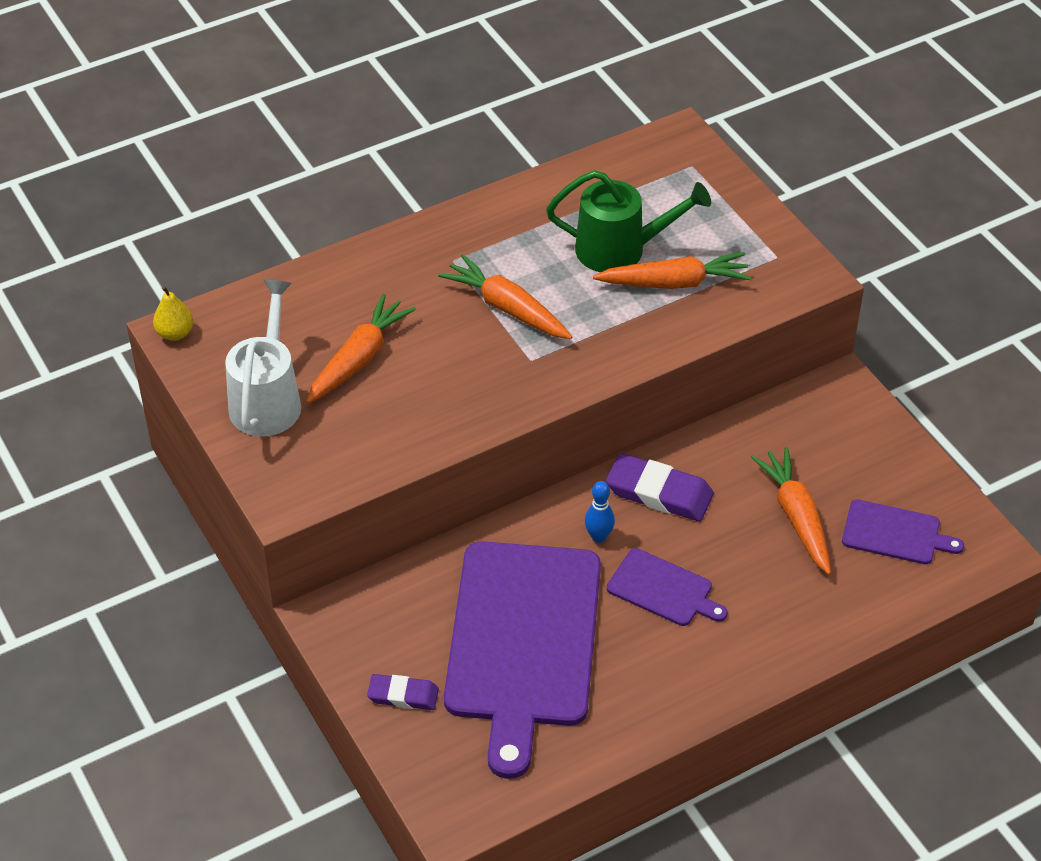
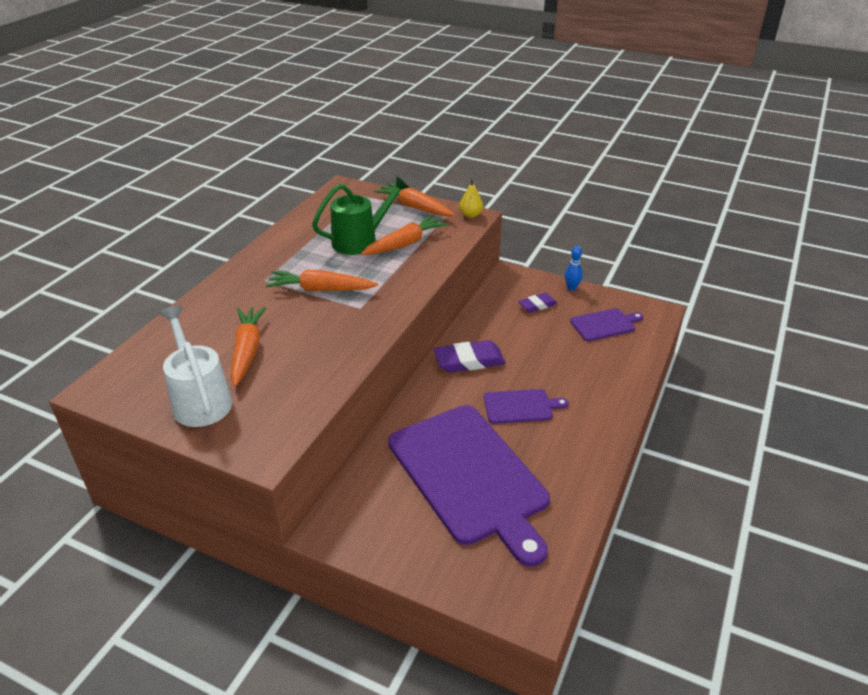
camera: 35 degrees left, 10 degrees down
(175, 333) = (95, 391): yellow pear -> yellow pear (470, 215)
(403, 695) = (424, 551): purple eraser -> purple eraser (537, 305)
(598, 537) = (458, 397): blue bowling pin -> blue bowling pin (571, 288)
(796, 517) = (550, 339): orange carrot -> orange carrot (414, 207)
--
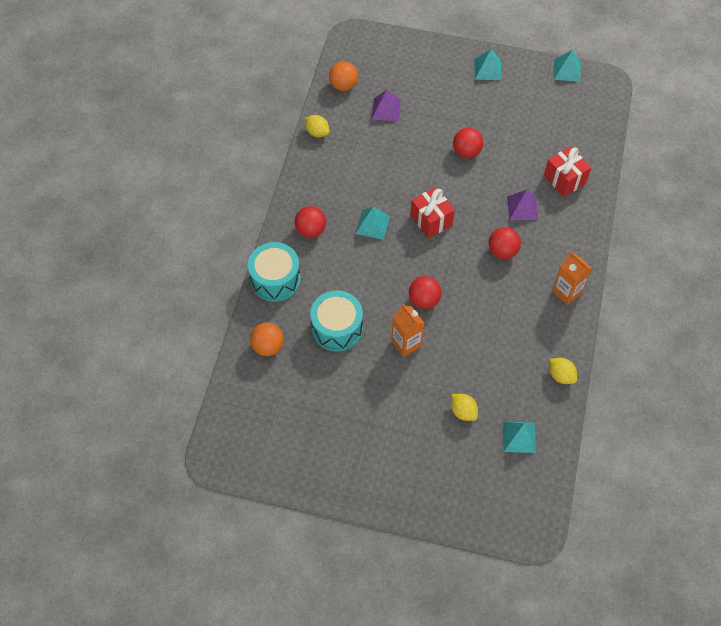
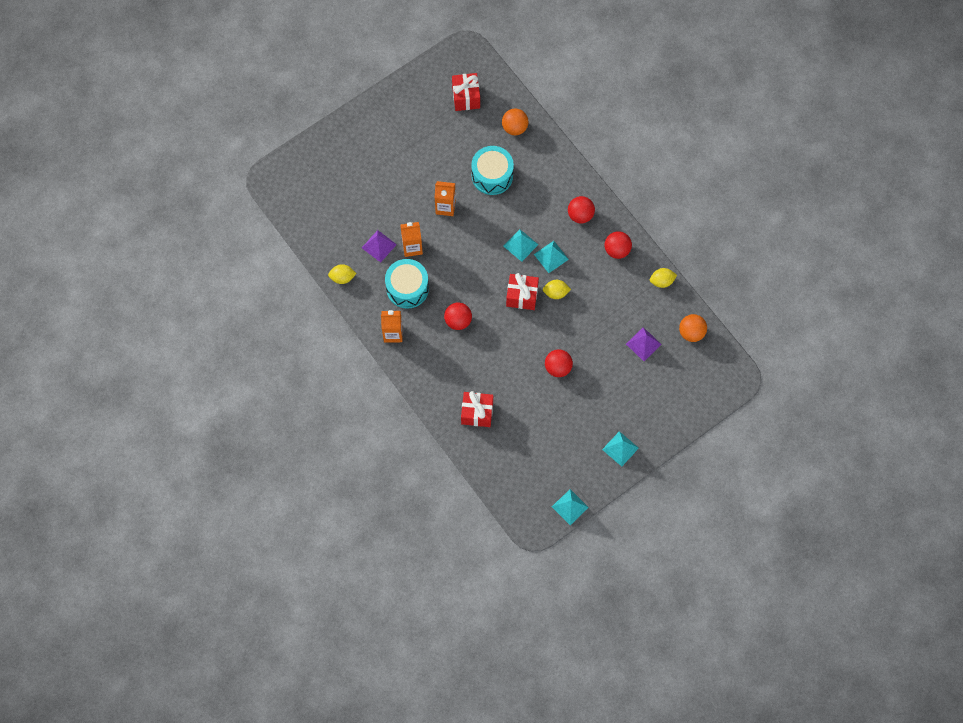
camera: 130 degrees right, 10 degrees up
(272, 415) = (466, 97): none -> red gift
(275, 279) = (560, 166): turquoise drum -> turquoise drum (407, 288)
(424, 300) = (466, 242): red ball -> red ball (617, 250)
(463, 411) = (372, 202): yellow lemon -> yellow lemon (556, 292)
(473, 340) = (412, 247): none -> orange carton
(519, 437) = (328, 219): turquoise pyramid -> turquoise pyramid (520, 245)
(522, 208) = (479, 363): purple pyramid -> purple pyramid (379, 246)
==
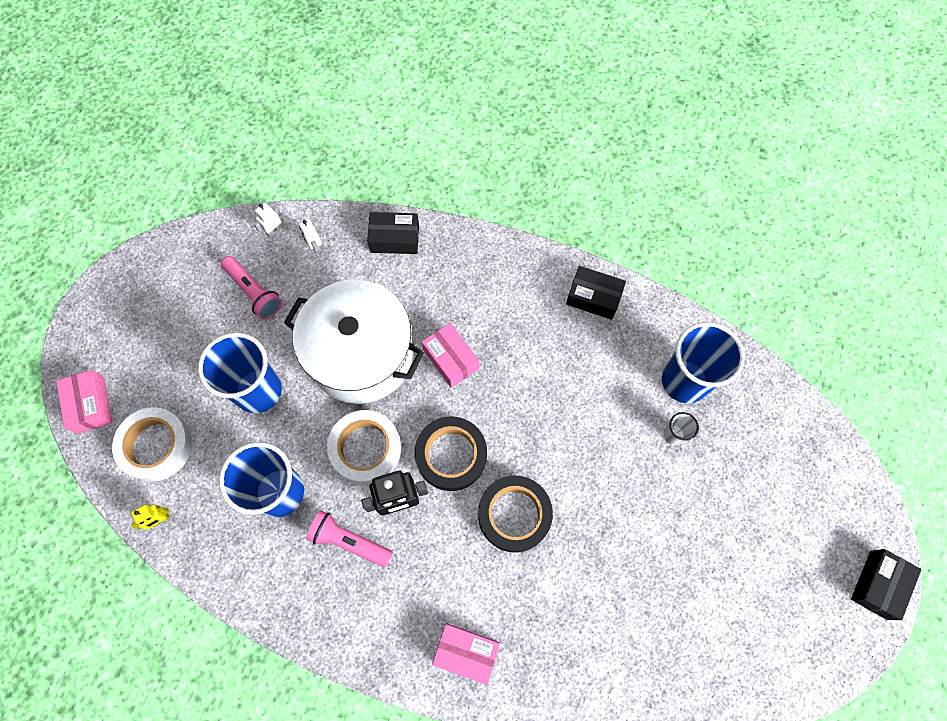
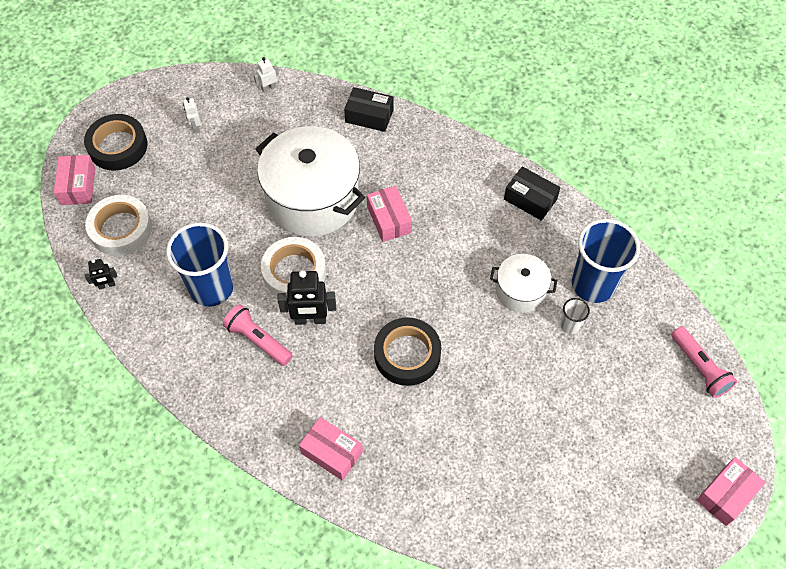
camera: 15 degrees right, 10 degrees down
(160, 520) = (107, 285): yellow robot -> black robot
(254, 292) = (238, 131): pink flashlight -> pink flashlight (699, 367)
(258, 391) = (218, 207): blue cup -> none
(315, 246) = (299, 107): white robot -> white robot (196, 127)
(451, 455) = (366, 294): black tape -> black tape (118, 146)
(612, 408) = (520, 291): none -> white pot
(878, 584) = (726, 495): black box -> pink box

◆ **EXERCISE OBJECTIVE**:
Among the entries above, the line containing "(258, 391) = (218, 207): blue cup -> none", the line containing "(878, 584) = (726, 495): black", and all lines between them are to be restated word for word; nothing else belongs in the reply.

◆ **EXERCISE ANSWER**:
(258, 391) = (218, 207): blue cup -> none
(315, 246) = (299, 107): white robot -> white robot (196, 127)
(451, 455) = (366, 294): black tape -> black tape (118, 146)
(612, 408) = (520, 291): none -> white pot
(878, 584) = (726, 495): black box -> pink box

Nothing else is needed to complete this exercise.